Task to carry out: Word for word, give every line of the listing again.

Data provided:
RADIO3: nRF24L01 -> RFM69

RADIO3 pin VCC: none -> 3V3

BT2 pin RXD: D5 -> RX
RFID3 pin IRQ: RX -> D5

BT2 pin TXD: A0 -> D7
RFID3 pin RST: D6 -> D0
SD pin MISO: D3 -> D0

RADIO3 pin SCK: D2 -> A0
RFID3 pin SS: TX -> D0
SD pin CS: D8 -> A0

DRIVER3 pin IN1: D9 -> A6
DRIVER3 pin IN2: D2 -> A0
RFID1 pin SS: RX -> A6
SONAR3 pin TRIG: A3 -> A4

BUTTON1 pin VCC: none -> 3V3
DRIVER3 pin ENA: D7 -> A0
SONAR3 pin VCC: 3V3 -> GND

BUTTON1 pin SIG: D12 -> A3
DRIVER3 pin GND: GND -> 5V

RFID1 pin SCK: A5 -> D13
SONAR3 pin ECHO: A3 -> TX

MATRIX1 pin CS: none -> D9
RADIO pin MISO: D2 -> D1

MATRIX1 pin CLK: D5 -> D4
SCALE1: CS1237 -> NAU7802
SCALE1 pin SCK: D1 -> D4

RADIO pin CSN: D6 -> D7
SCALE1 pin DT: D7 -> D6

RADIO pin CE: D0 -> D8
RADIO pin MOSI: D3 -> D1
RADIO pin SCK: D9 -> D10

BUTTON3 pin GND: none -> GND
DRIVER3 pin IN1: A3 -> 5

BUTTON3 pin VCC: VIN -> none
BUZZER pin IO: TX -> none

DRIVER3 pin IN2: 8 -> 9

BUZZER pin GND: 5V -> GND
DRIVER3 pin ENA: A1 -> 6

Completed exercise:
RADIO3: nRF24L01 -> RFM69

RADIO3 pin VCC: none -> 3V3

BT2 pin RXD: D5 -> RX
RFID3 pin IRQ: RX -> D5

BT2 pin TXD: A0 -> D7
RFID3 pin RST: D6 -> D0
SD pin MISO: D3 -> D0

RADIO3 pin SCK: D2 -> A0
RFID3 pin SS: TX -> D0
SD pin CS: D8 -> A0

DRIVER3 pin IN1: D9 -> A6
DRIVER3 pin IN2: D2 -> A0
RFID1 pin SS: RX -> A6
SONAR3 pin TRIG: A3 -> A4

BUTTON1 pin VCC: none -> 3V3
DRIVER3 pin ENA: D7 -> A0
SONAR3 pin VCC: 3V3 -> GND

BUTTON1 pin SIG: D12 -> A3
DRIVER3 pin GND: GND -> 5V

RFID1 pin SCK: A5 -> D13
SONAR3 pin ECHO: A3 -> TX

MATRIX1 pin CS: none -> D9
RADIO pin MISO: D2 -> D1

MATRIX1 pin CLK: D5 -> D4
SCALE1: CS1237 -> NAU7802
SCALE1 pin SCK: D1 -> D4

RADIO pin CSN: D6 -> D7
SCALE1 pin DT: D7 -> D6

RADIO pin CE: D0 -> D8
RADIO pin MOSI: D3 -> D1
RADIO pin SCK: D9 -> D10

BUTTON3 pin GND: none -> GND
DRIVER3 pin IN1: A3 -> 5

BUTTON3 pin VCC: VIN -> none
BUZZER pin IO: TX -> none

DRIVER3 pin IN2: 8 -> 9

BUZZER pin GND: 5V -> GND
DRIVER3 pin ENA: A1 -> 6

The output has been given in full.